▶ **REQUIRED WORK**
The requested output is every line from the one with "(361, 249) = (344, 358): white key -> none" through the last line below, printed exactly.
** RECORDS follows **
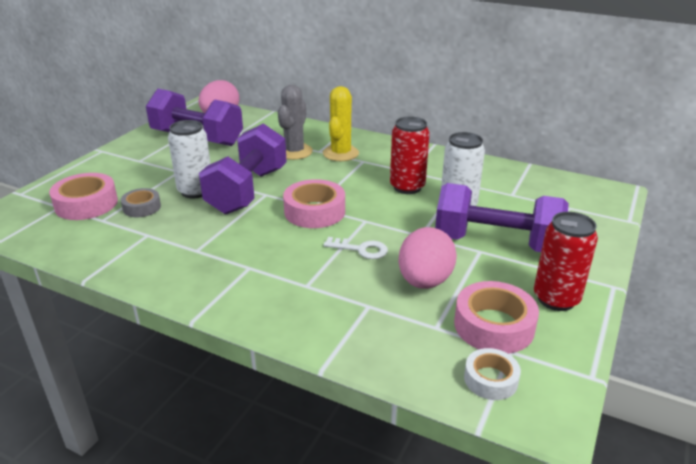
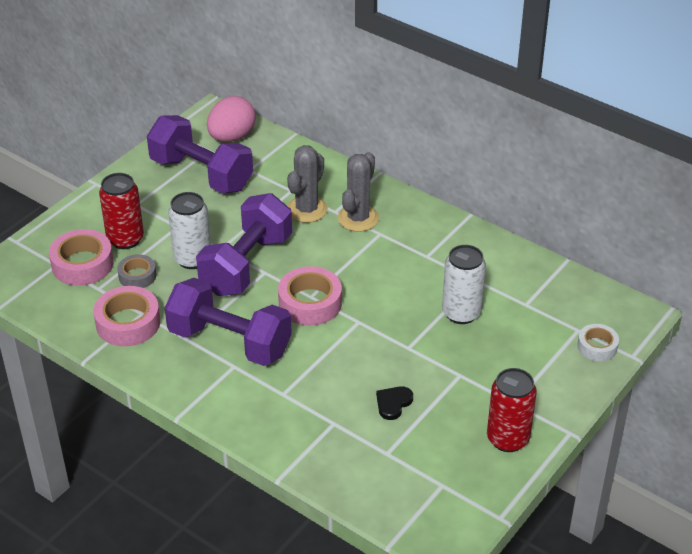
camera: 10 degrees right, 10 degrees up
(340, 153) = (358, 218): yellow cactus -> grey cactus
(361, 249) = (344, 358): white key -> none
(407, 187) = (416, 280): red can -> red can (125, 239)
(424, 281) = (393, 403): pink egg -> black heart
(490, 379) = (414, 507): white tape -> white tape (597, 347)
(494, 326) = (438, 458): pink tape -> pink tape (128, 323)
(495, 243) = (479, 367): purple dumbbell -> purple dumbbell (230, 342)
** End of RECORDS **
▶ **RESULT**
(361, 249) = (344, 358): white key -> none
(407, 187) = (416, 280): red can -> red can (125, 239)
(424, 281) = (393, 403): pink egg -> black heart
(490, 379) = (414, 507): white tape -> white tape (597, 347)
(494, 326) = (438, 458): pink tape -> pink tape (128, 323)
(495, 243) = (479, 367): purple dumbbell -> purple dumbbell (230, 342)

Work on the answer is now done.